[Revision comparison data]
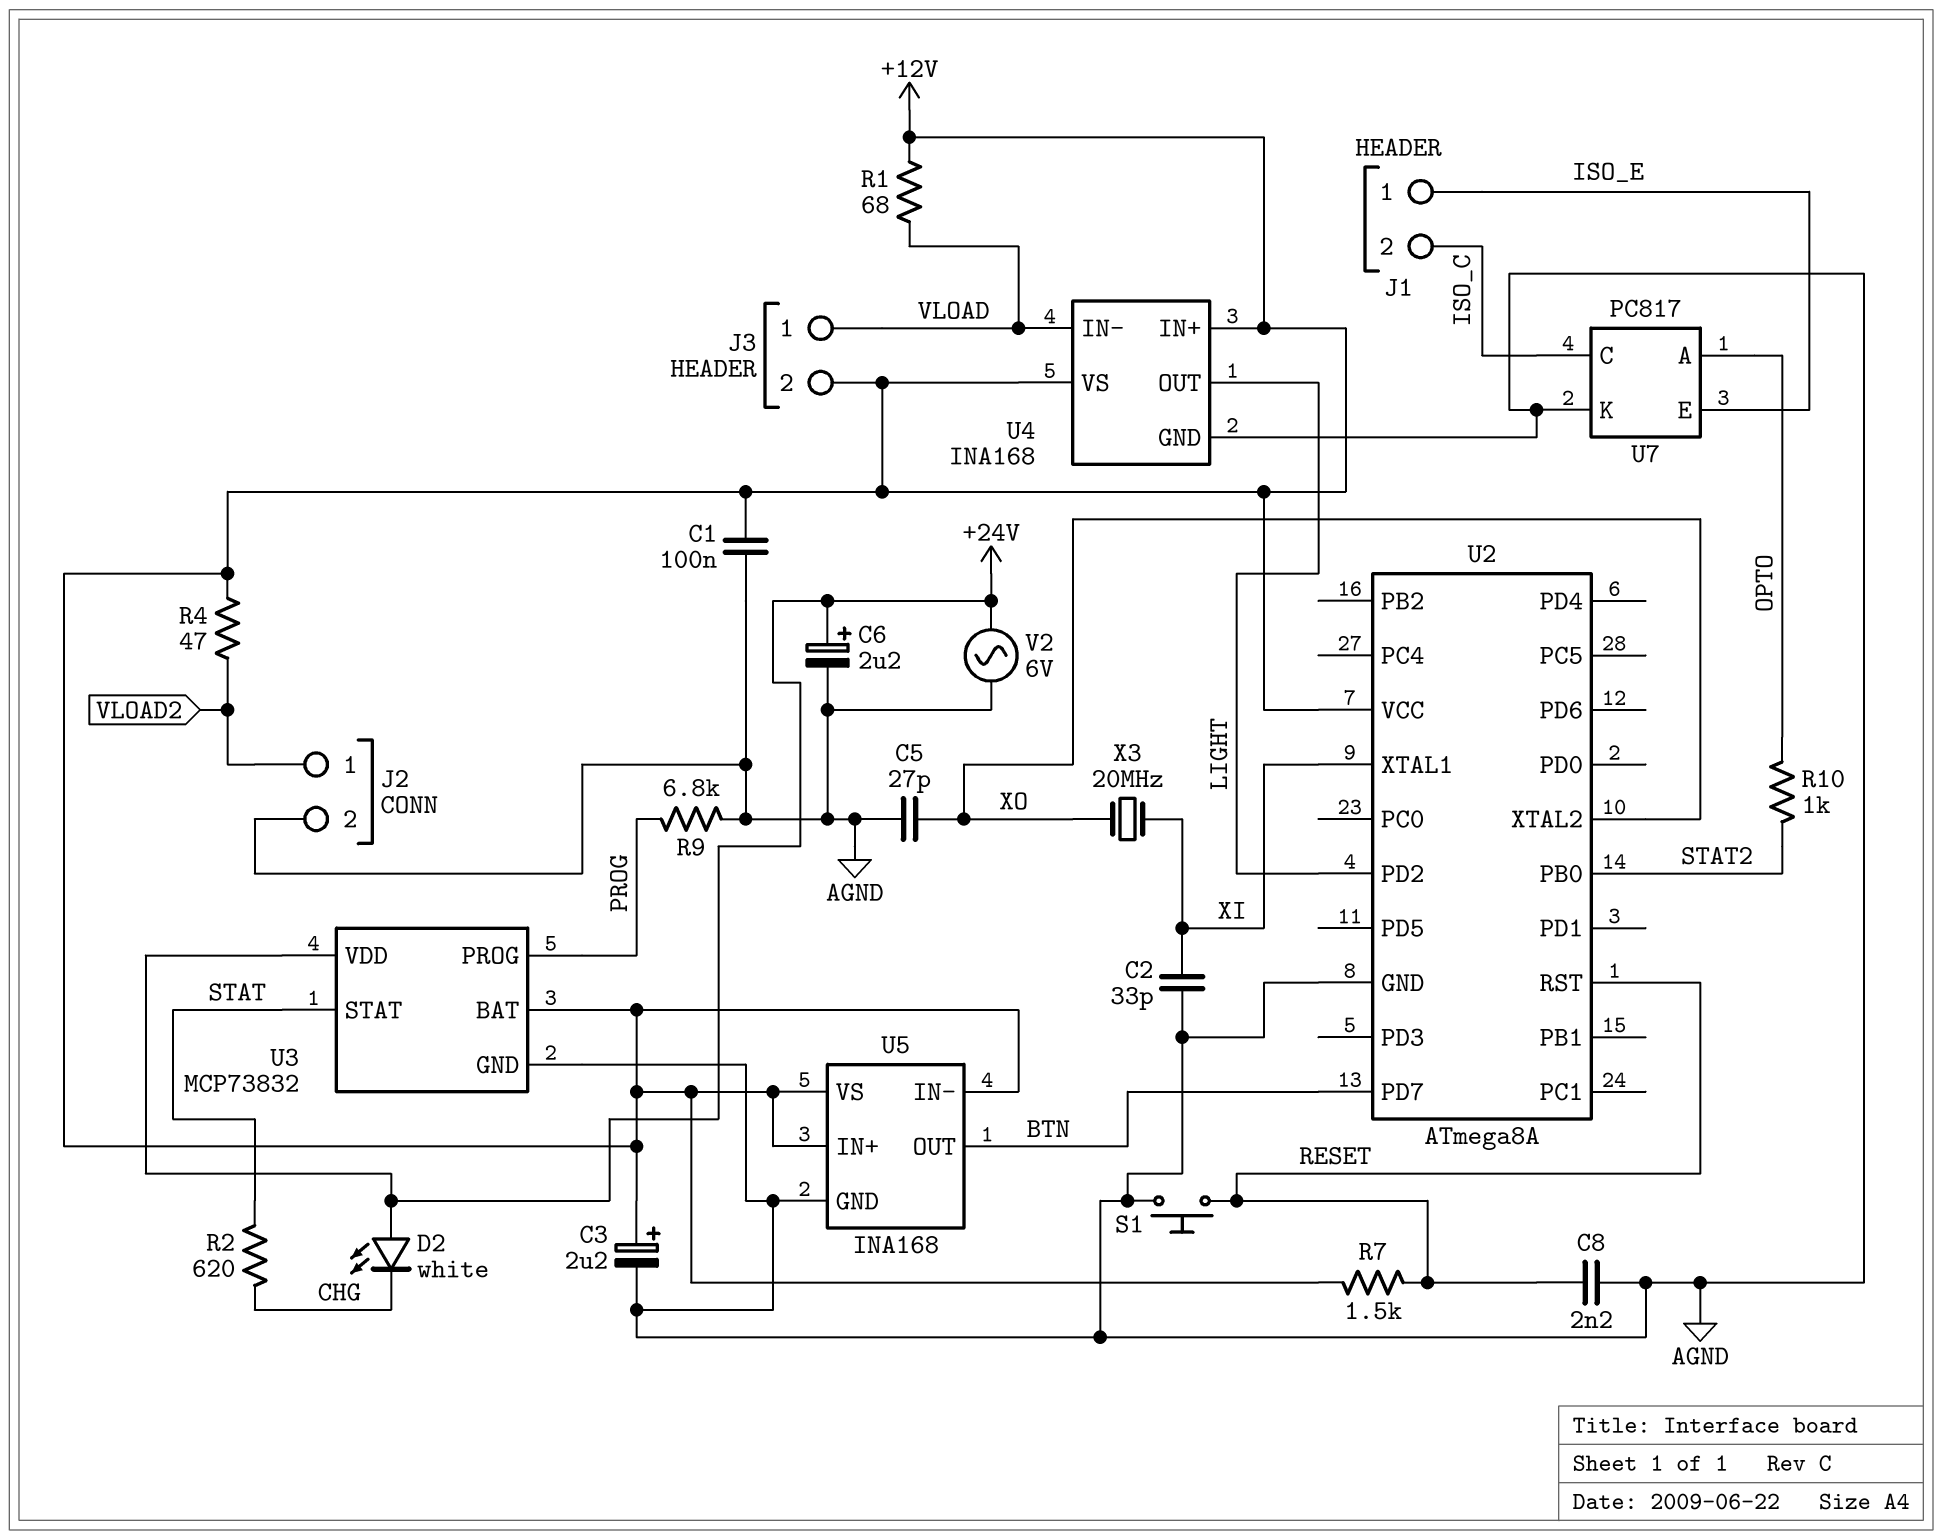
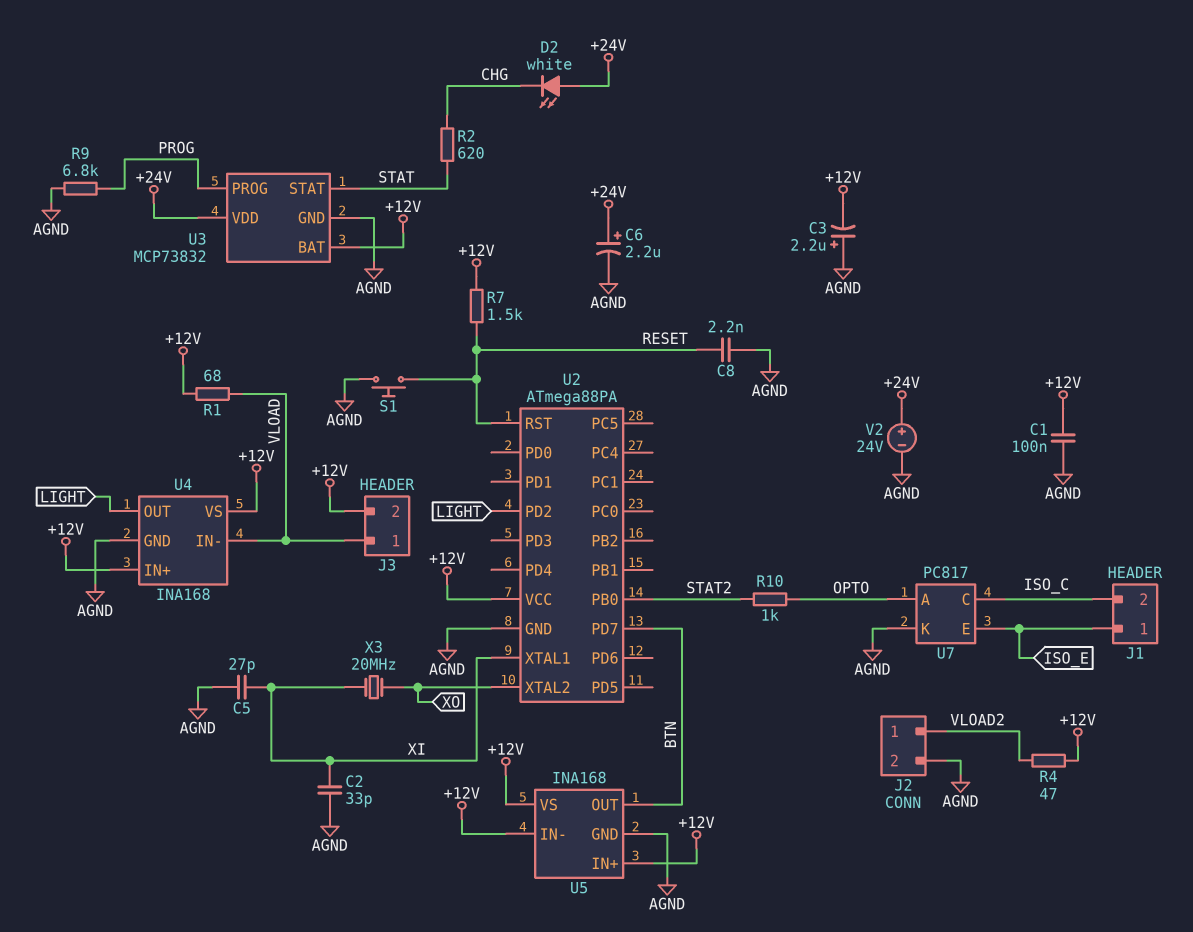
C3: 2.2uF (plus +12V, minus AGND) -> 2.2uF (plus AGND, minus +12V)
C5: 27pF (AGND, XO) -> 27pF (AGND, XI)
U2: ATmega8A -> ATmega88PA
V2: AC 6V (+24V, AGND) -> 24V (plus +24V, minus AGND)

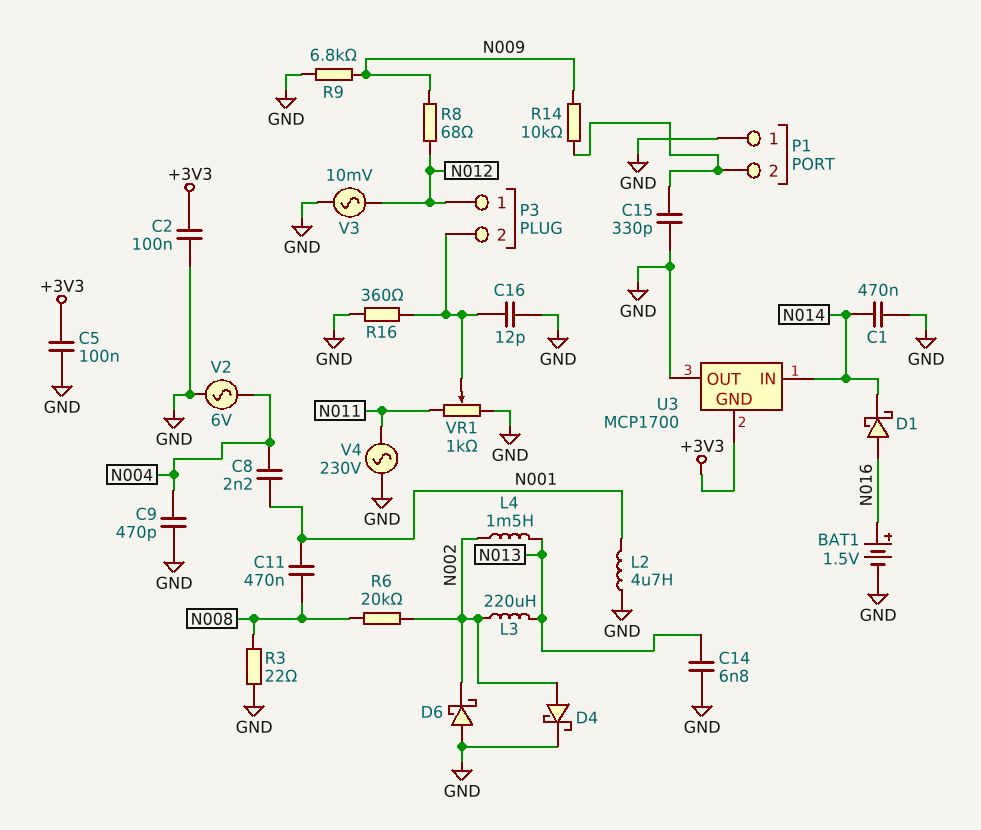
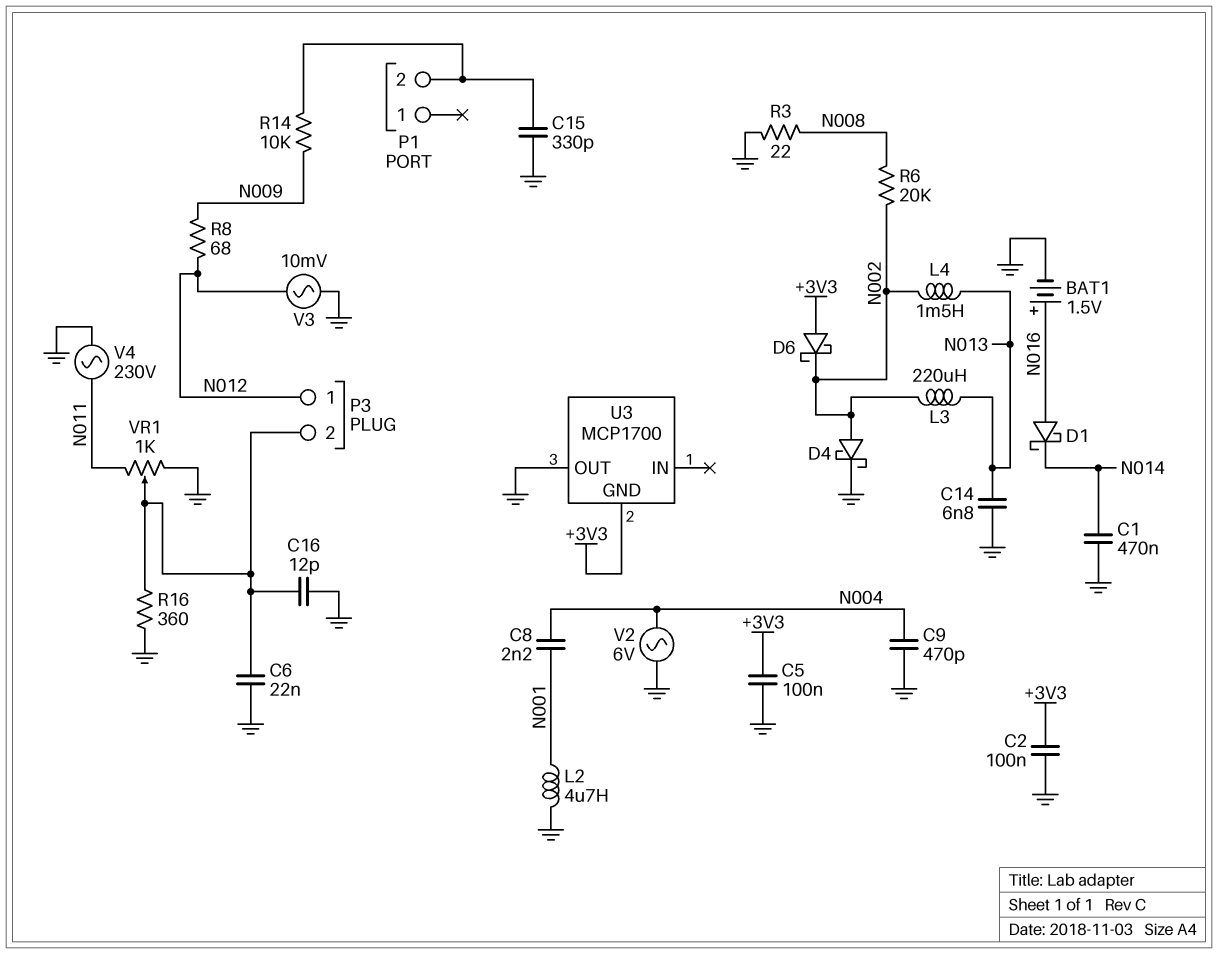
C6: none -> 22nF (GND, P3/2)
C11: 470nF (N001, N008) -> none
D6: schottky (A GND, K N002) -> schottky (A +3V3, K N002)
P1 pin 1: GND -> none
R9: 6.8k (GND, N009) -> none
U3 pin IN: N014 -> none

## EXERCISE
Could you output all of the records exactly, without their pictures?

## EXERCISE SOLUTION
C3: 2.2uF (plus +12V, minus AGND) -> 2.2uF (plus AGND, minus +12V)
C5: 27pF (AGND, XO) -> 27pF (AGND, XI)
U2: ATmega8A -> ATmega88PA
V2: AC 6V (+24V, AGND) -> 24V (plus +24V, minus AGND)

C6: none -> 22nF (GND, P3/2)
C11: 470nF (N001, N008) -> none
D6: schottky (A GND, K N002) -> schottky (A +3V3, K N002)
P1 pin 1: GND -> none
R9: 6.8k (GND, N009) -> none
U3 pin IN: N014 -> none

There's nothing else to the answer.